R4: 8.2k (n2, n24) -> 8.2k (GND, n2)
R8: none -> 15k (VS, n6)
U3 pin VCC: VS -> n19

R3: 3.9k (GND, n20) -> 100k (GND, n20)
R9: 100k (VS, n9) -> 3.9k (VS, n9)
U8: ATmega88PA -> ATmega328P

--

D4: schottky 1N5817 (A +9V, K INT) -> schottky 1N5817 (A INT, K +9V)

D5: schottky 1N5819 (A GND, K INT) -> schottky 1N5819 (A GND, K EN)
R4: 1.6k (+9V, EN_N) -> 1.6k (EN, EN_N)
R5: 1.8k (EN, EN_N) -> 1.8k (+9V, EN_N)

● EXERCISE AIM
Above are some records; copy exactly the lines from the one with "R4: 8.2k (n2, n24) -> 8.2k (GND, n2)" through the one with "U8: ATmega88PA -> ATmega328P", both included, and no others.

● REPLY
R4: 8.2k (n2, n24) -> 8.2k (GND, n2)
R8: none -> 15k (VS, n6)
U3 pin VCC: VS -> n19

R3: 3.9k (GND, n20) -> 100k (GND, n20)
R9: 100k (VS, n9) -> 3.9k (VS, n9)
U8: ATmega88PA -> ATmega328P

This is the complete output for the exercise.